- [Work order] Report how many lines in the records below hold "green", with no other output.

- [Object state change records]
<<<<

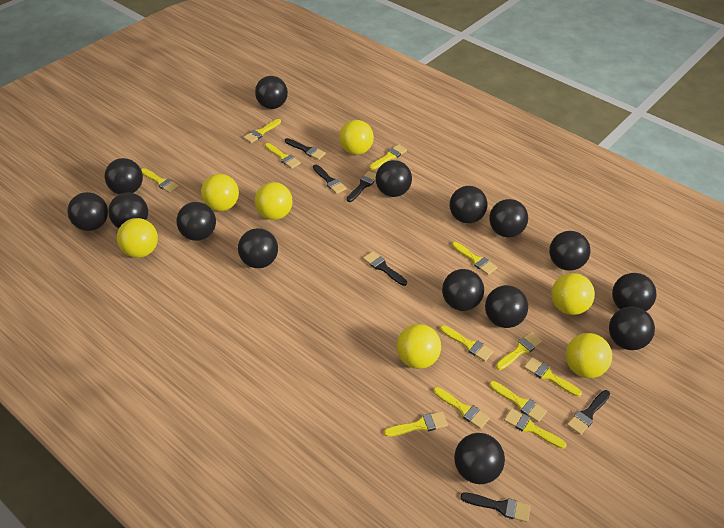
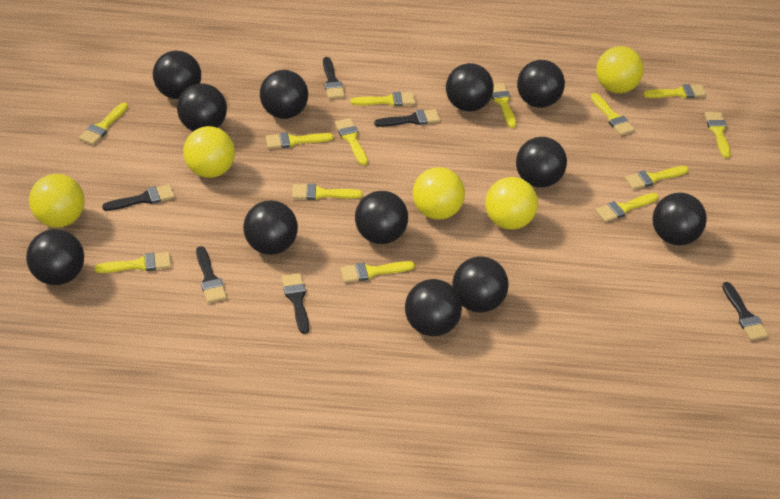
black ball: 15 -> 12
yellow ball: 7 -> 5
yellow brush: 12 -> 13

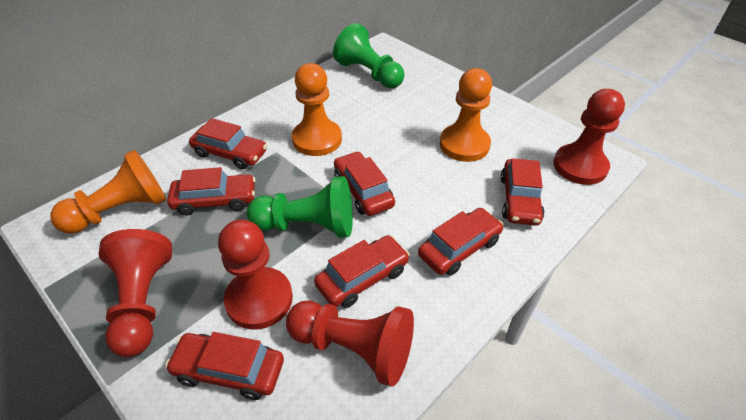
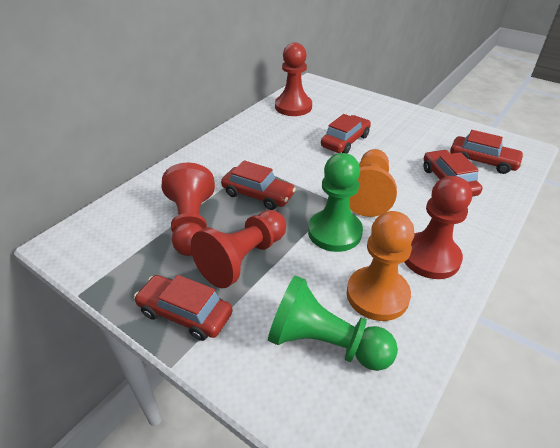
orange pawn: 3 -> 2
red car: 7 -> 5

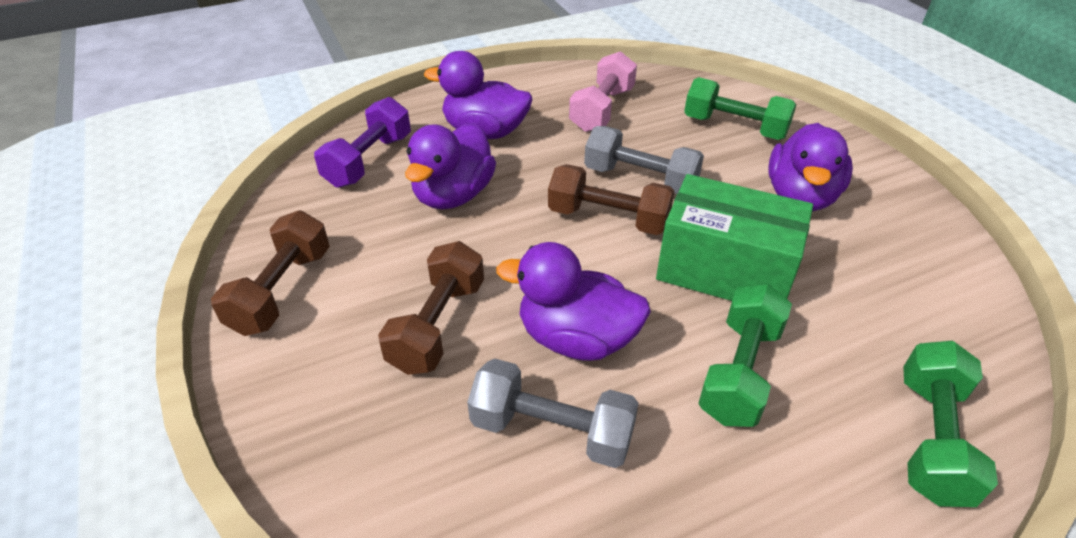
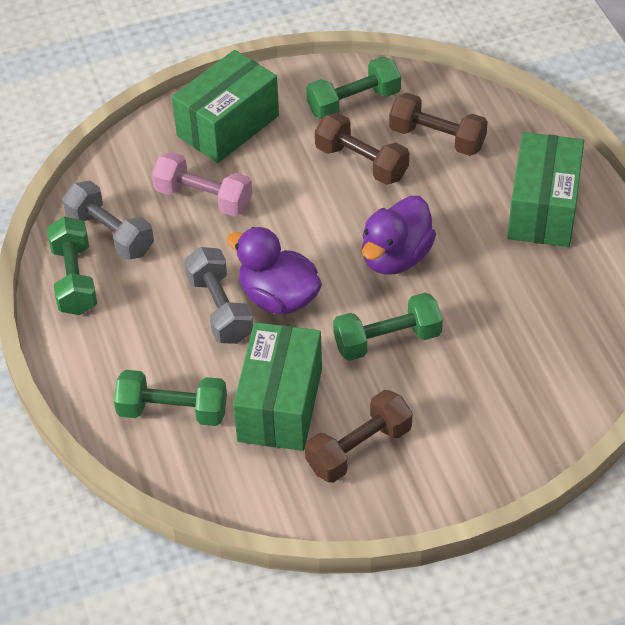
green box: 1 -> 3
green dumbbell: 3 -> 4
purple duck: 4 -> 2
purple dumbbell: 1 -> 0

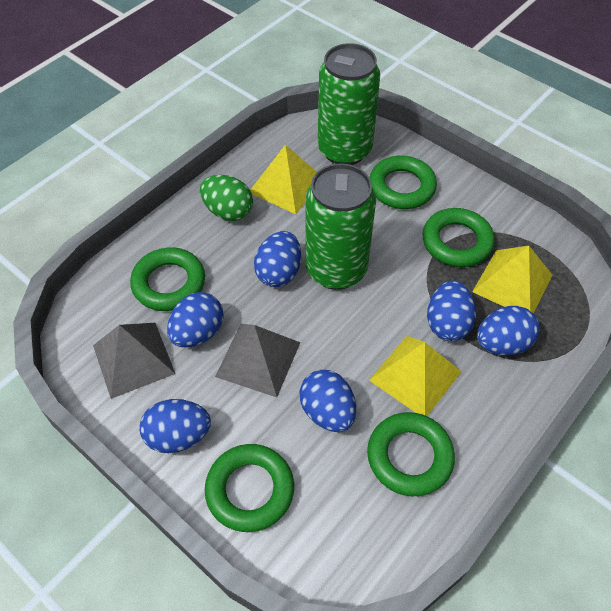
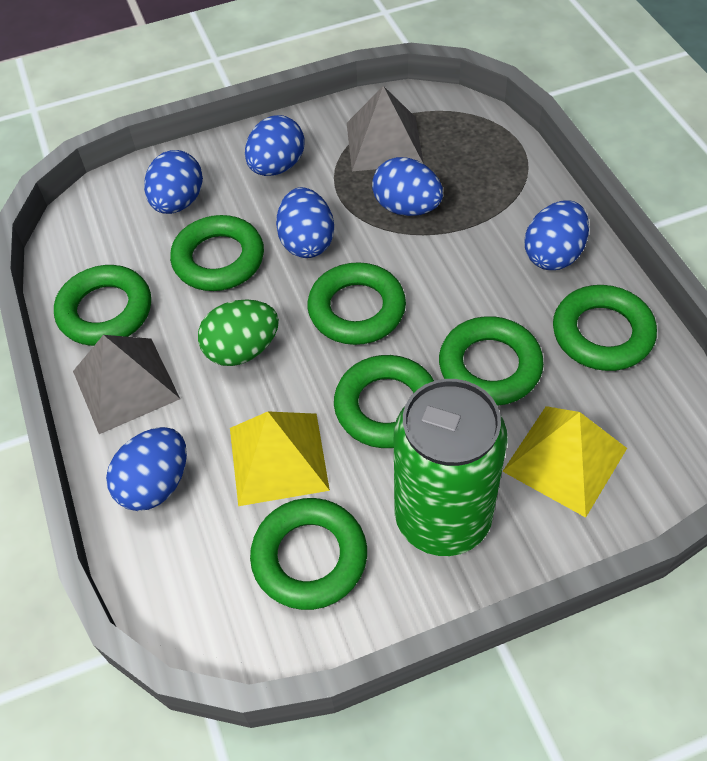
green can: 2 -> 1
green ring: 5 -> 7
yellow pyramid: 3 -> 2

>>>>

- [Written solution] 4